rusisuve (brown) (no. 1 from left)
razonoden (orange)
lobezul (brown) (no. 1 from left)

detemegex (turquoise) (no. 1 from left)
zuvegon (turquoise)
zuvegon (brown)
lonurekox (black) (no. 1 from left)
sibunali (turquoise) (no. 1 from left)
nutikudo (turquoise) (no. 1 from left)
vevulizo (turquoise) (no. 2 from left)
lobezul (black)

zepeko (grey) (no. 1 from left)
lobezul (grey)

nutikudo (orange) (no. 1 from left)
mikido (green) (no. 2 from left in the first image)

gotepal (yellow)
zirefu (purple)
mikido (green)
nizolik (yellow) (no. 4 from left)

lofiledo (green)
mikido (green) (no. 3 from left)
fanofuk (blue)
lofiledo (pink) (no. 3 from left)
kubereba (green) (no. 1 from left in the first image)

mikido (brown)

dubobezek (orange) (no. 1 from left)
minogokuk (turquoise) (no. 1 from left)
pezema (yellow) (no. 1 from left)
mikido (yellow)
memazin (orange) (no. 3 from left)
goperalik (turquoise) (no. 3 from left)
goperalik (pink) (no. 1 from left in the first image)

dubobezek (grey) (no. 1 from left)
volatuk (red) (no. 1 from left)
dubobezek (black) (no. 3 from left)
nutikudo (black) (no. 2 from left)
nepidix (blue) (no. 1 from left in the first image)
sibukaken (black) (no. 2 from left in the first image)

▸ PROMPT: Your answer must consist solely of the lines above between the line holding "zepeko (grey) (no. 1 from left)" and the line holding "memazin (orange) (no. 3 from left)", inclusive, copied exactly.

▸ EXERCISE ANSWER:
zepeko (grey) (no. 1 from left)
lobezul (grey)

nutikudo (orange) (no. 1 from left)
mikido (green) (no. 2 from left in the first image)

gotepal (yellow)
zirefu (purple)
mikido (green)
nizolik (yellow) (no. 4 from left)

lofiledo (green)
mikido (green) (no. 3 from left)
fanofuk (blue)
lofiledo (pink) (no. 3 from left)
kubereba (green) (no. 1 from left in the first image)

mikido (brown)

dubobezek (orange) (no. 1 from left)
minogokuk (turquoise) (no. 1 from left)
pezema (yellow) (no. 1 from left)
mikido (yellow)
memazin (orange) (no. 3 from left)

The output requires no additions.